ACTIVITY
Beginning with the line that holds "PIR pin OUT: D7 -> D6" and ending with the last line below, repeat each line exactly, leaving any pictures out.

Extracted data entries
════════════════════
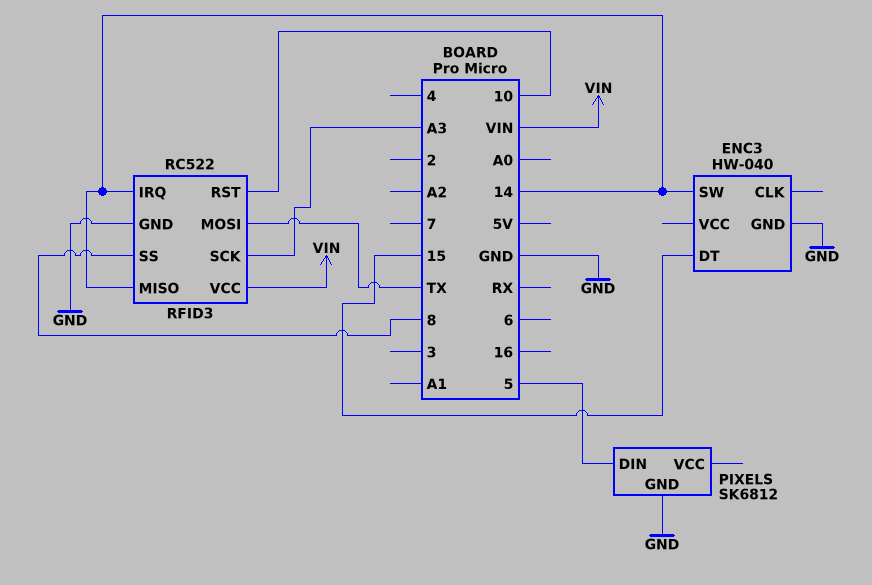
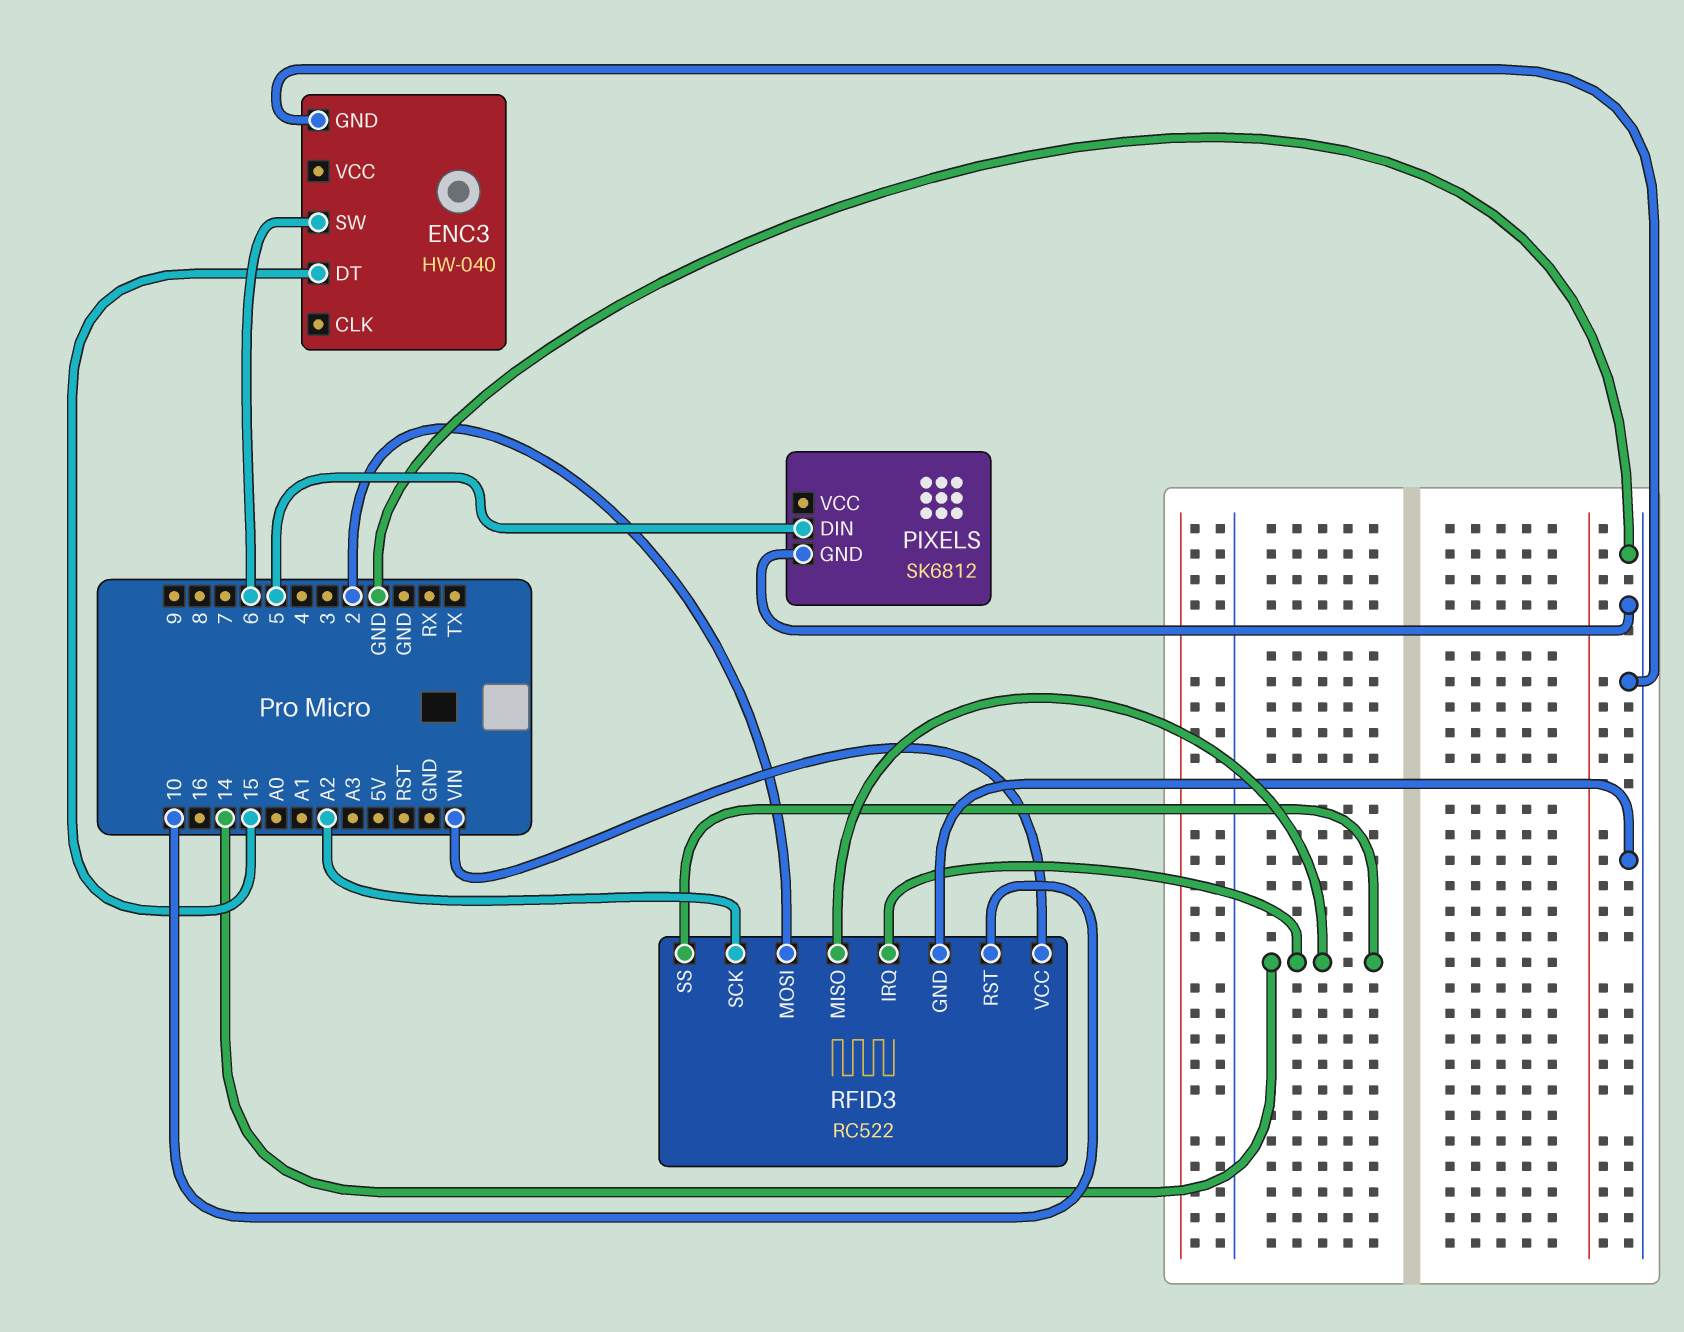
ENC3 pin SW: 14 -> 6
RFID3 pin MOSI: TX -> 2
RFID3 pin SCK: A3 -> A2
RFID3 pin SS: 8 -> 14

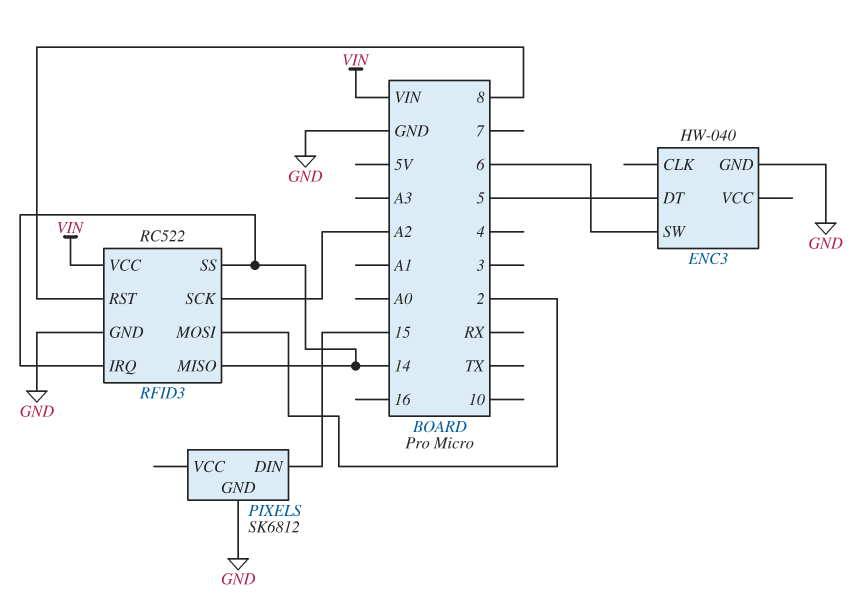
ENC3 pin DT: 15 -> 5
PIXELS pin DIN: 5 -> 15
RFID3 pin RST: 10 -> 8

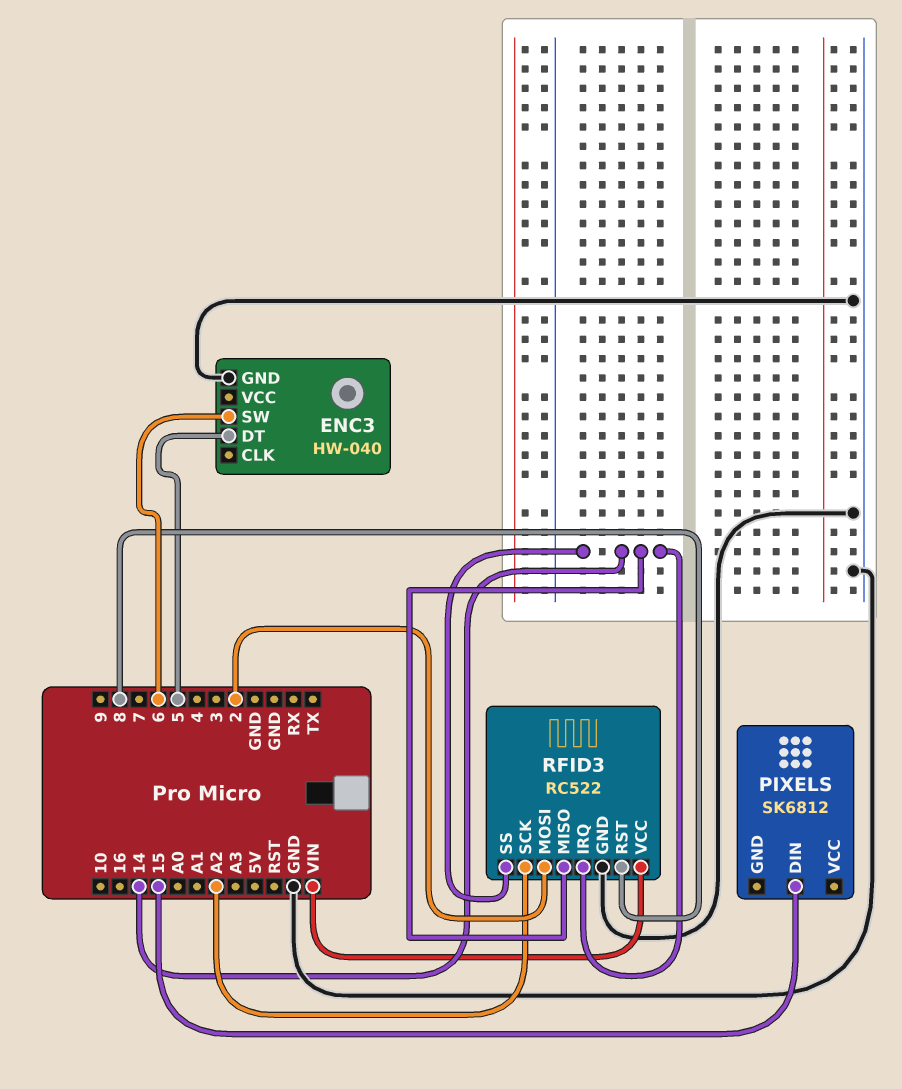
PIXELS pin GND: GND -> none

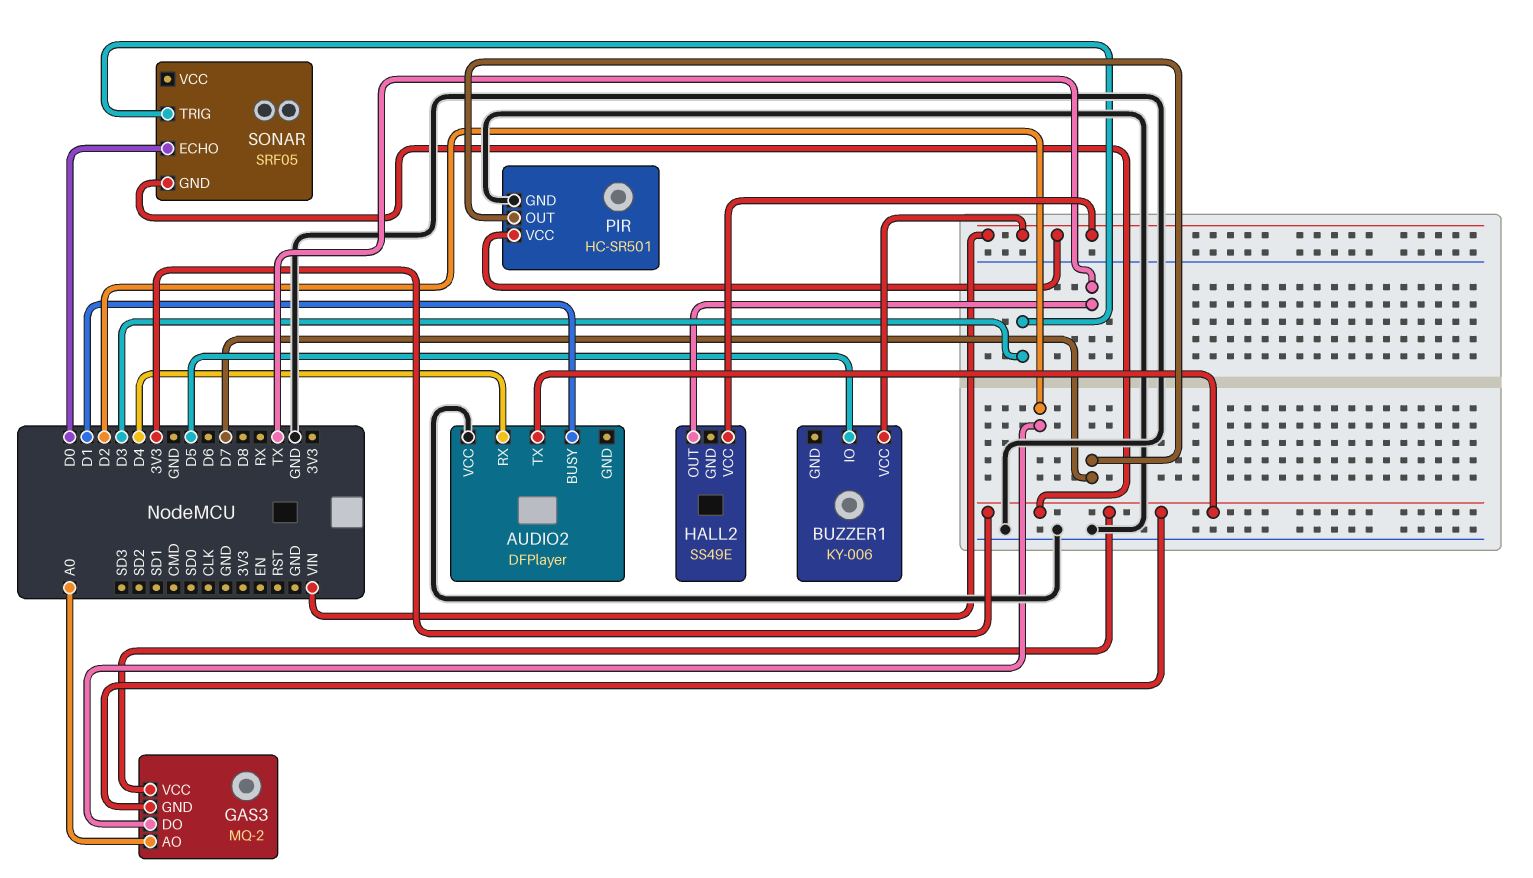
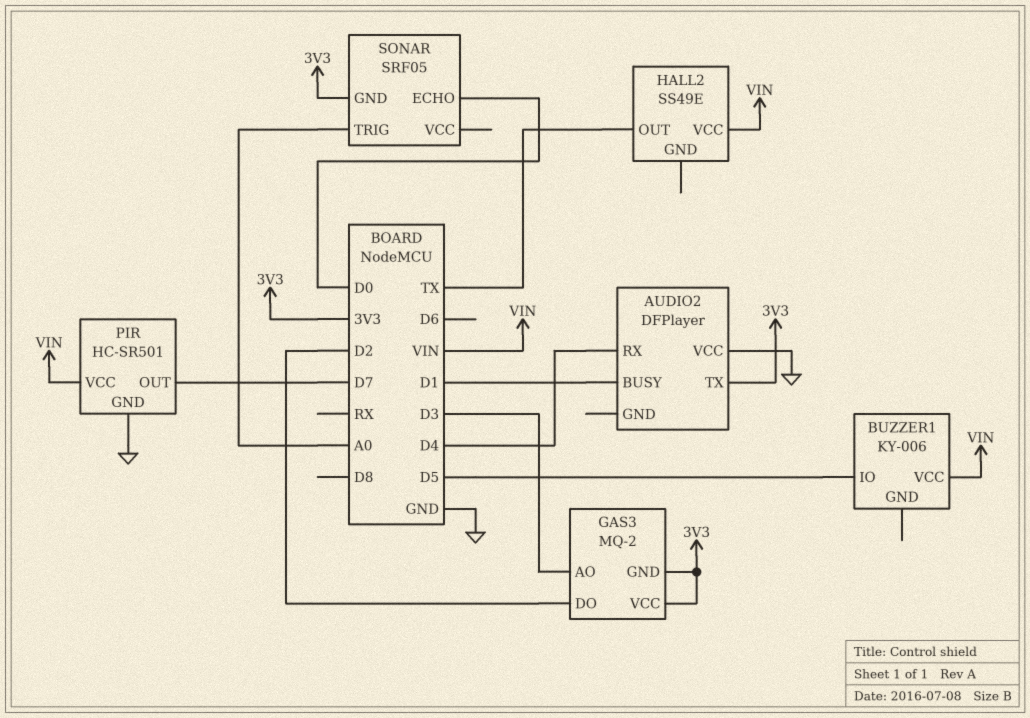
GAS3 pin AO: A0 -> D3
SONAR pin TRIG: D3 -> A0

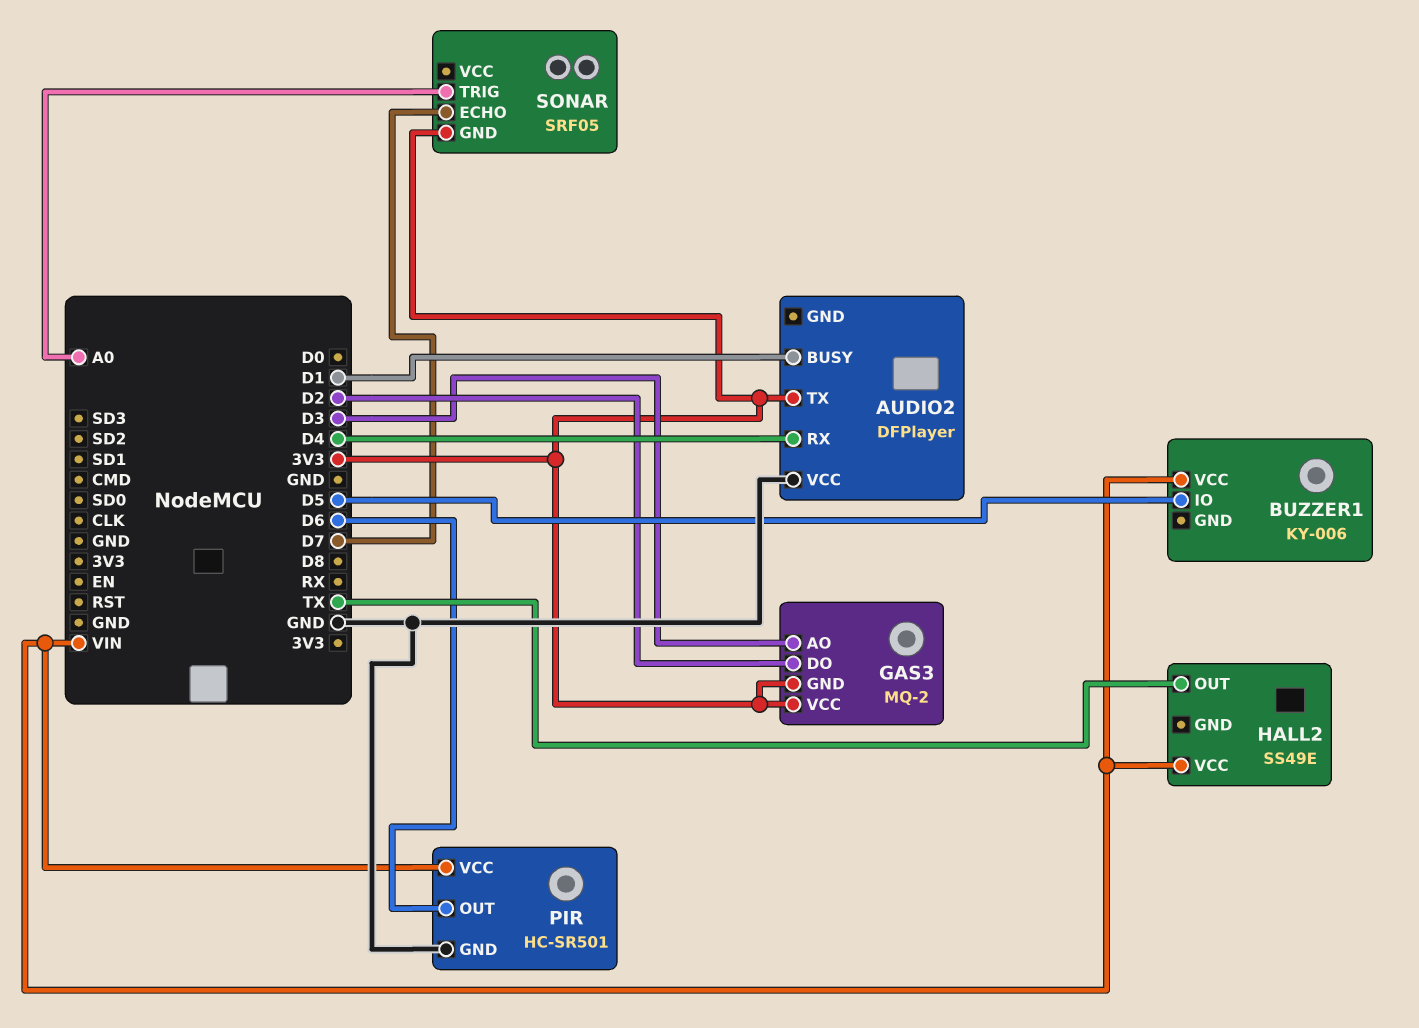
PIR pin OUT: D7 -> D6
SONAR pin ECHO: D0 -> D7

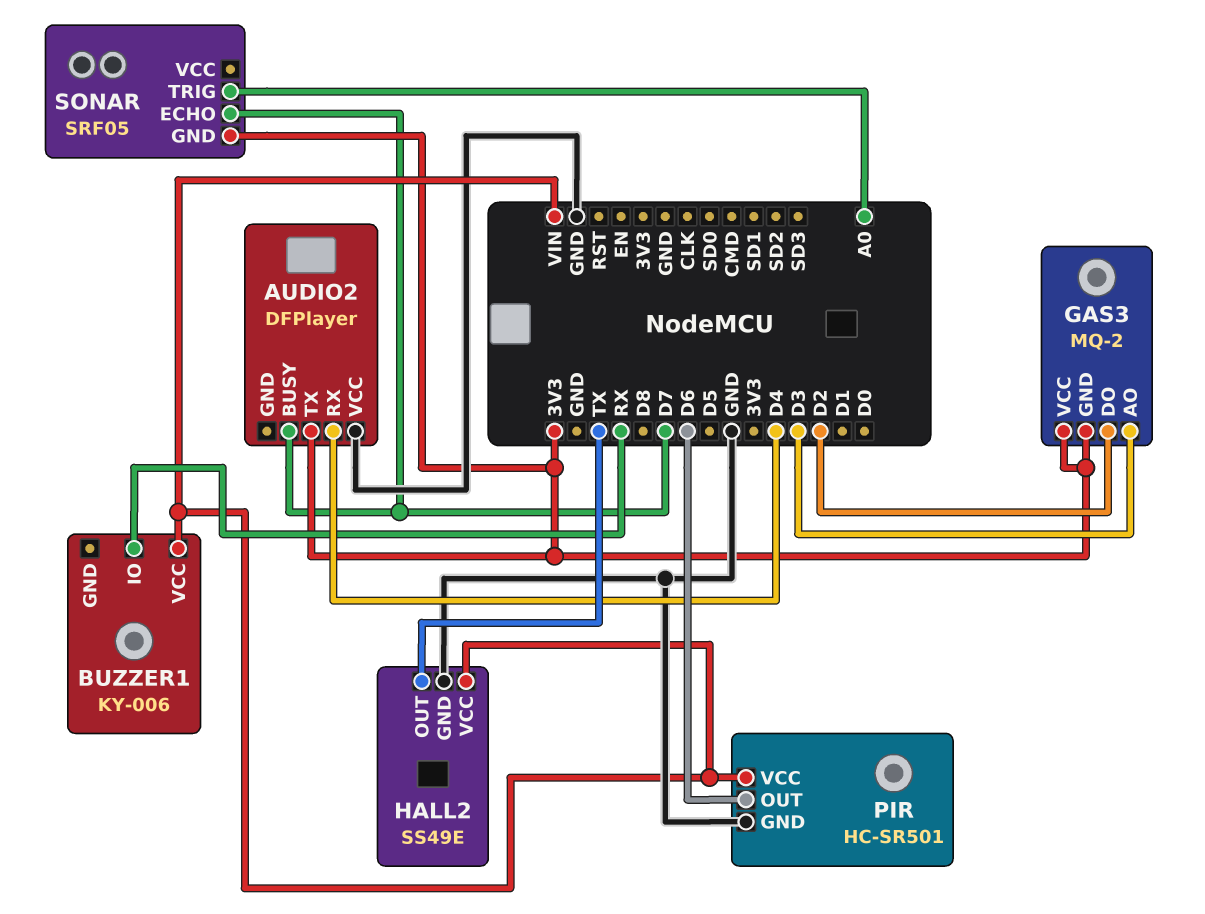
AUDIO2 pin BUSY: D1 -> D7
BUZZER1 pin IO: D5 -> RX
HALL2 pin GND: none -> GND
════════════════════
RESULT FOR THIS TASK
PIR pin OUT: D7 -> D6
SONAR pin ECHO: D0 -> D7

AUDIO2 pin BUSY: D1 -> D7
BUZZER1 pin IO: D5 -> RX
HALL2 pin GND: none -> GND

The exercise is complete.